Scene edit records:
--------------------------------------------------

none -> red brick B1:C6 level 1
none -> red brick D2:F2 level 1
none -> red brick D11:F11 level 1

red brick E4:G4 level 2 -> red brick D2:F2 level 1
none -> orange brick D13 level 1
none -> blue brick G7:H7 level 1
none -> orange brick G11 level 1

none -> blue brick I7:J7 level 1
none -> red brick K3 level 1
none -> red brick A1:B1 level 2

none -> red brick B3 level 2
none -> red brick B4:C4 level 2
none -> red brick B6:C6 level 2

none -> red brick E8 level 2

--------------------------------------------------

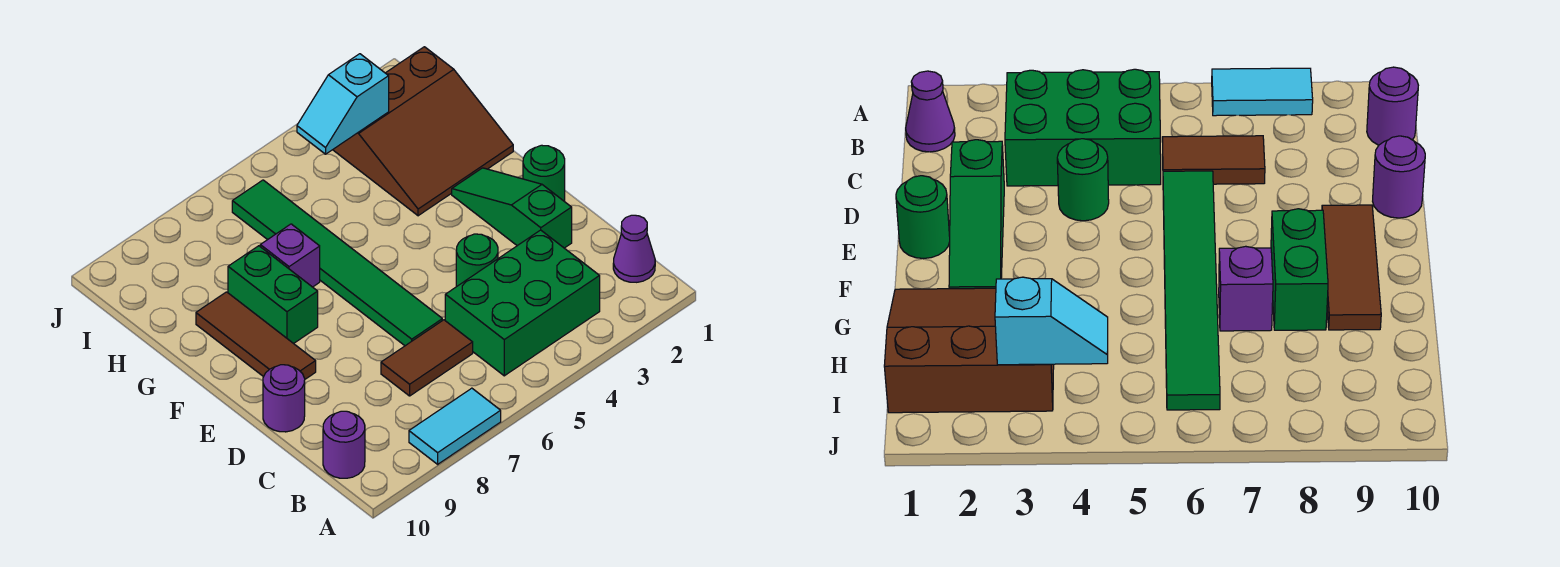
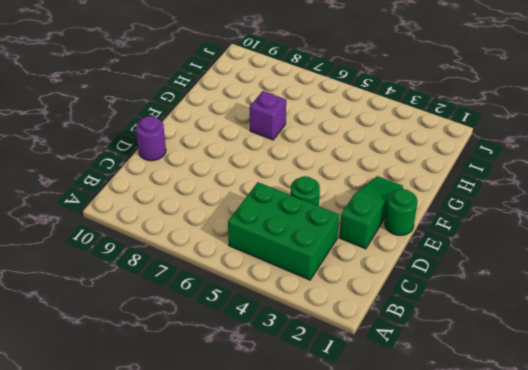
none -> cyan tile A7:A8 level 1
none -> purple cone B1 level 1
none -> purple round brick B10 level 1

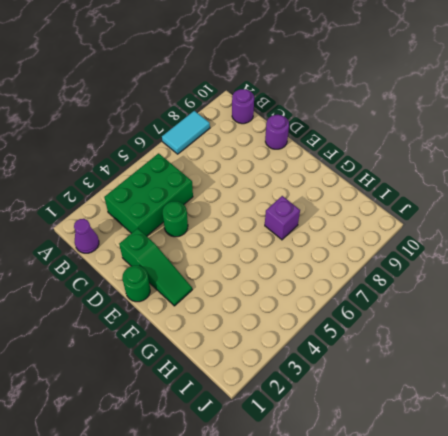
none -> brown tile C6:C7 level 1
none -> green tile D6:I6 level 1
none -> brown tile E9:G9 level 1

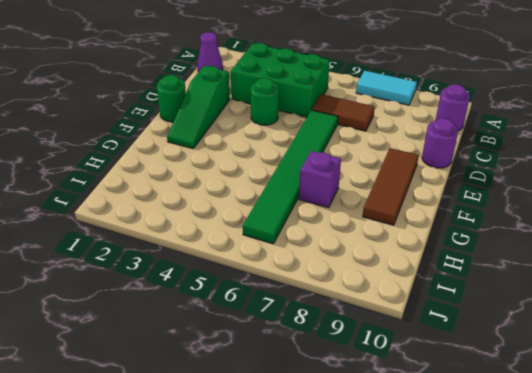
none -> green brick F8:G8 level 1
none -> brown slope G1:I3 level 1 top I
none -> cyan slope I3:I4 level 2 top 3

--------------------------------------------------

__What is required__.
Reproduce the data above exactly, but only from the line containing "none -> green tile D6:I6 level 1" through the line containing "none -> cyan slope I3:I4 level 2 top 3". Omit all pictures.

__Written answer__.
none -> green tile D6:I6 level 1
none -> brown tile E9:G9 level 1

none -> green brick F8:G8 level 1
none -> brown slope G1:I3 level 1 top I
none -> cyan slope I3:I4 level 2 top 3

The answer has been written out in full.